→ TASK BRIEF:
A copy is needed of each line in the records that has the word "DIGITS".

-*-*-

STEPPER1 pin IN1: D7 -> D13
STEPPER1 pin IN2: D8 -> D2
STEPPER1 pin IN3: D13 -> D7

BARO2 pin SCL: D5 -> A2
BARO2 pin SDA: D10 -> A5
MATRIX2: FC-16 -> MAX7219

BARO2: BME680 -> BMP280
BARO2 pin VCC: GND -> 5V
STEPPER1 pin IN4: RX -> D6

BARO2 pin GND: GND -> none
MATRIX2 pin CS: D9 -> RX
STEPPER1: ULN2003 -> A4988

-*-*-

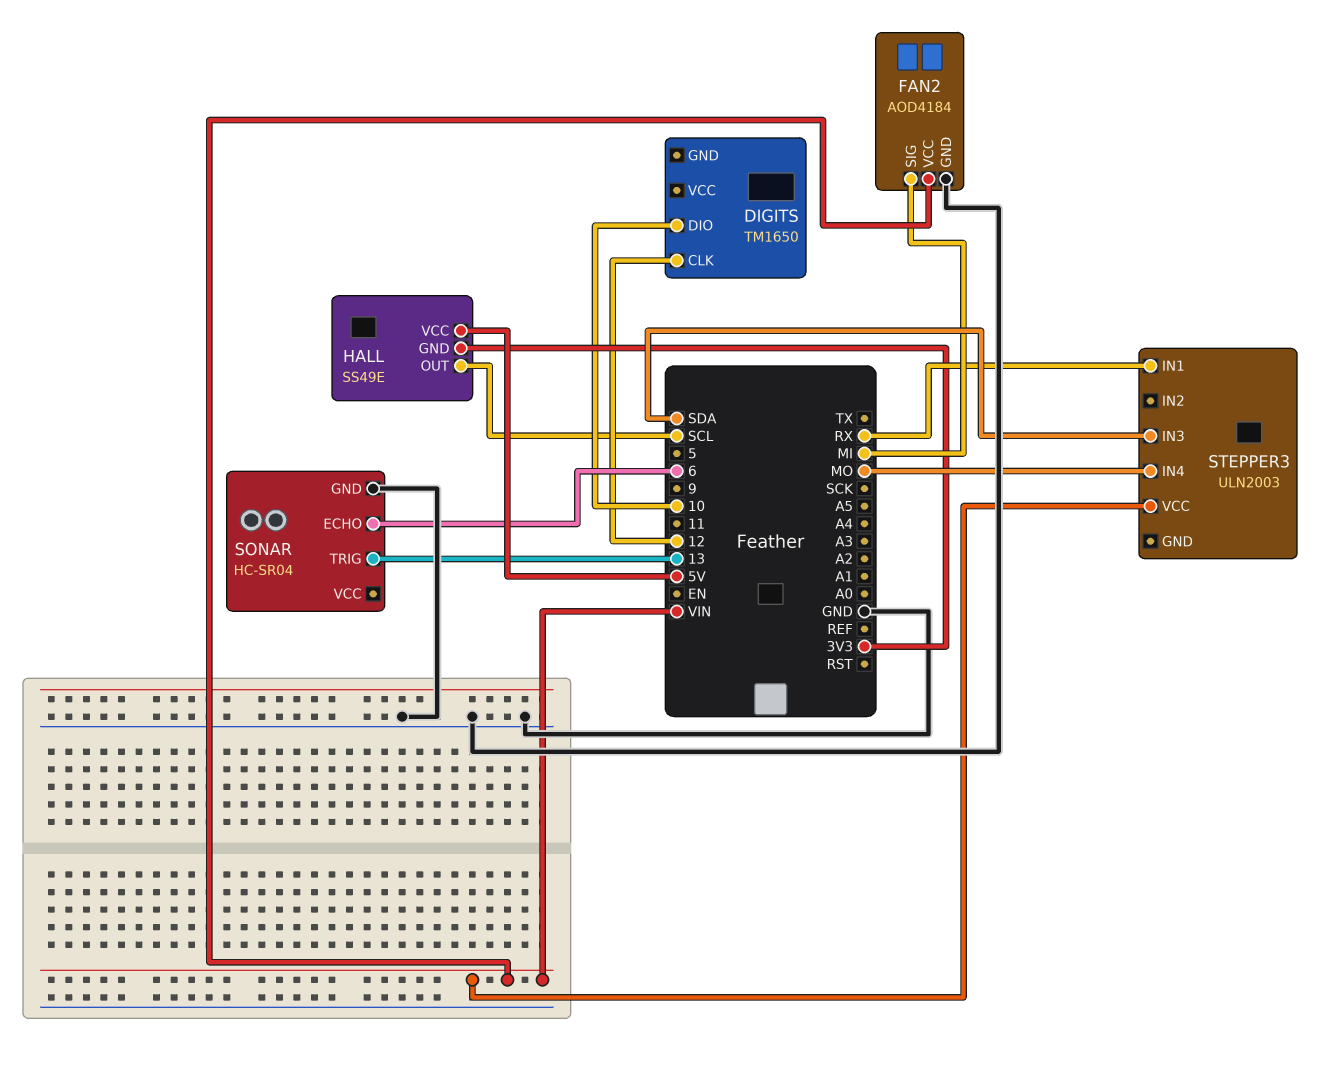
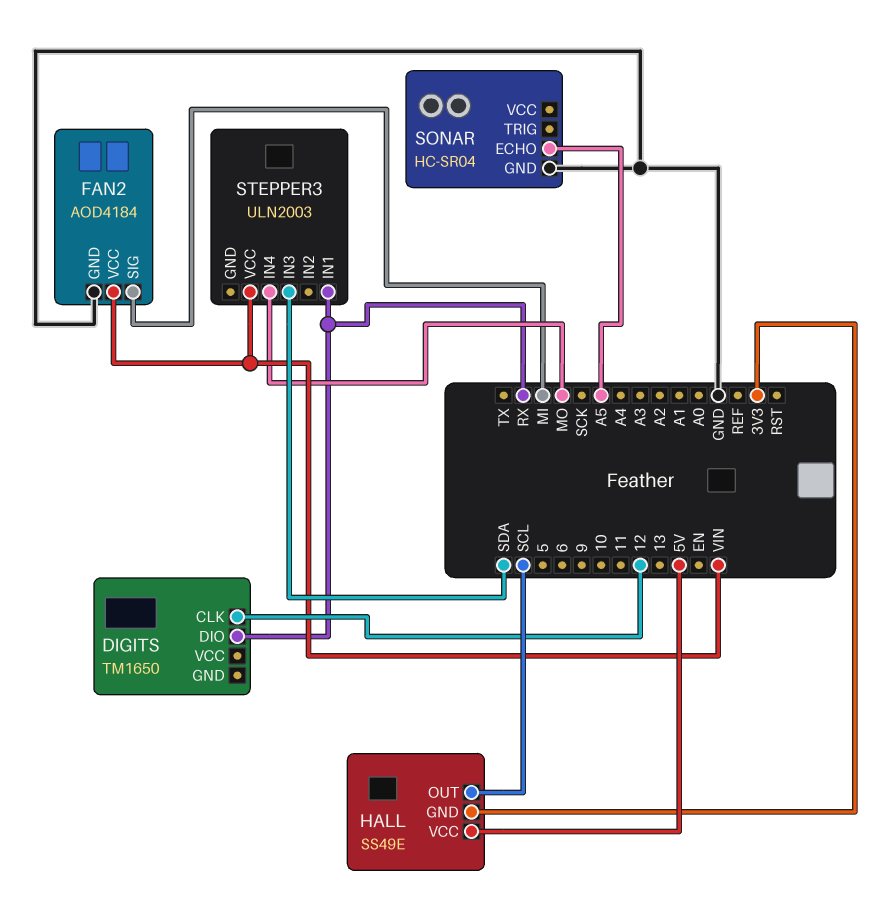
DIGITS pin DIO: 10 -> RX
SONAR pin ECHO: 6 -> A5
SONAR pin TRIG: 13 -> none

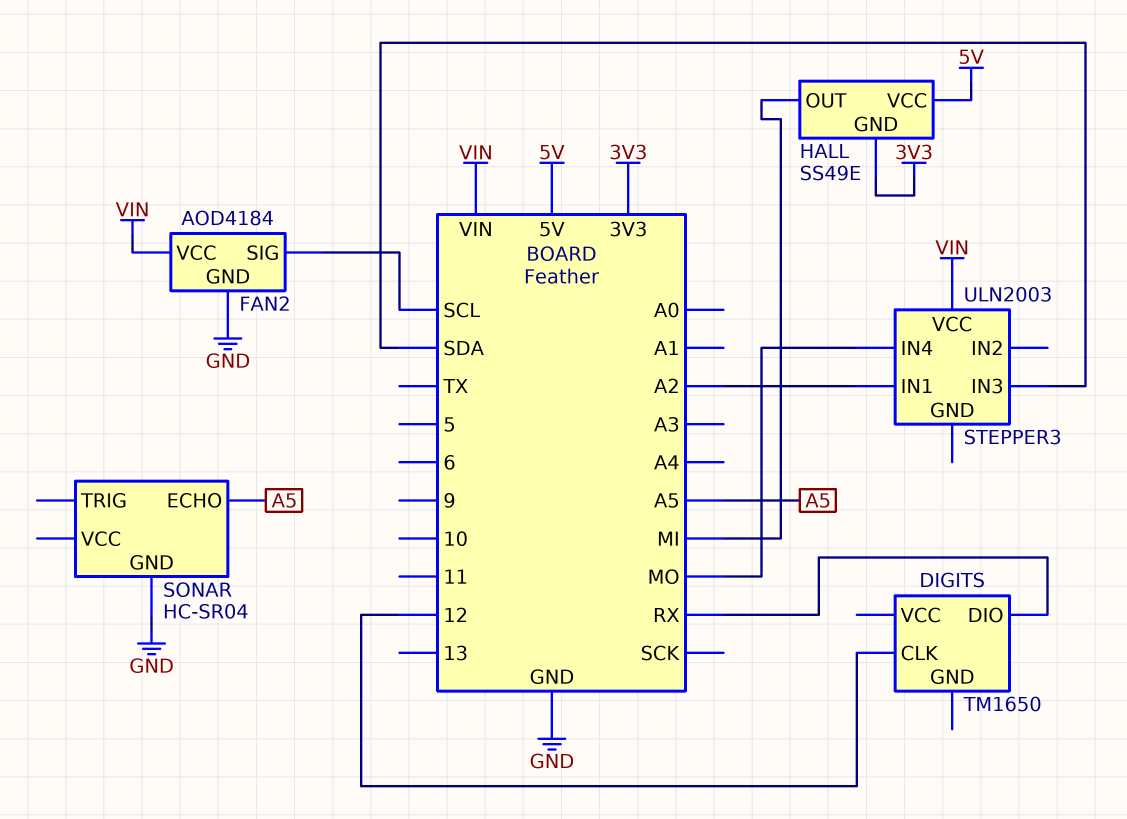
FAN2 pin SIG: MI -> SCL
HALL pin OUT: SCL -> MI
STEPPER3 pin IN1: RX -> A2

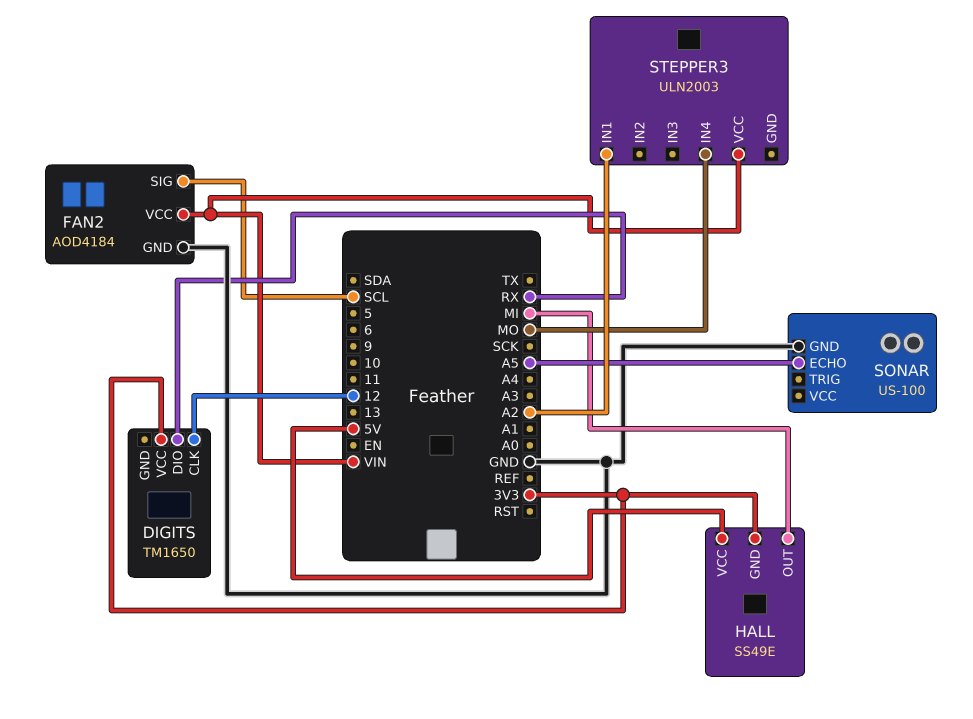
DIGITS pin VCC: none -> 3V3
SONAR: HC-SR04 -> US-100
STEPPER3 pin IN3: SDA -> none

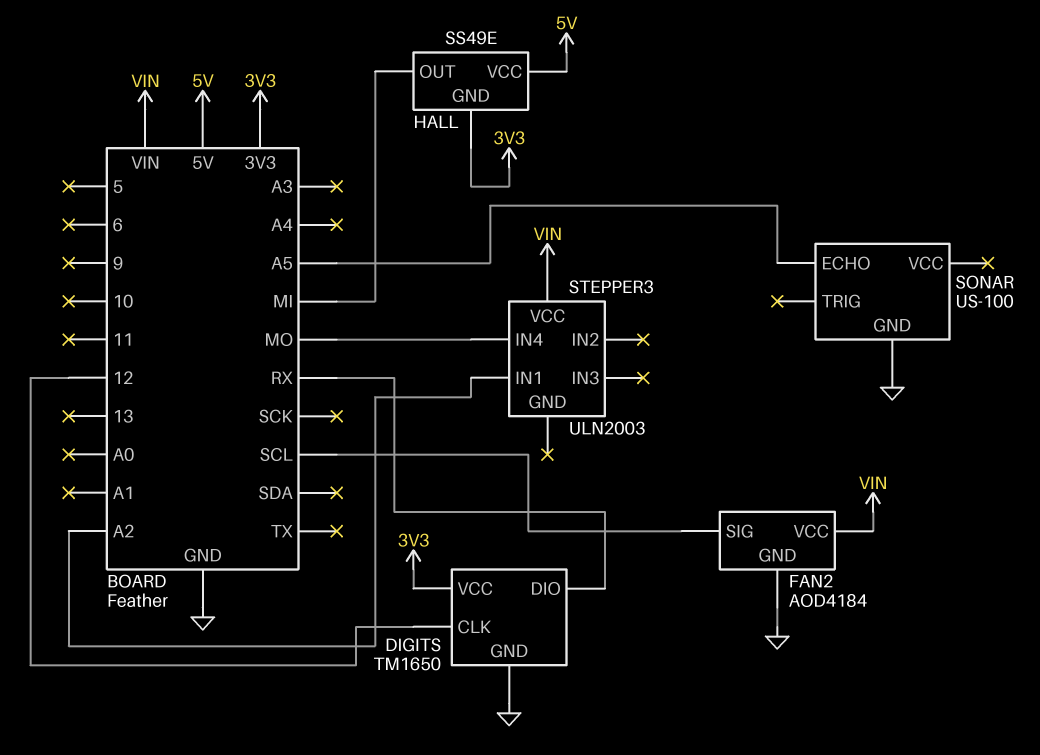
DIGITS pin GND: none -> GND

-*-*-

→ RESPONSE:
DIGITS pin DIO: 10 -> RX
DIGITS pin VCC: none -> 3V3
DIGITS pin GND: none -> GND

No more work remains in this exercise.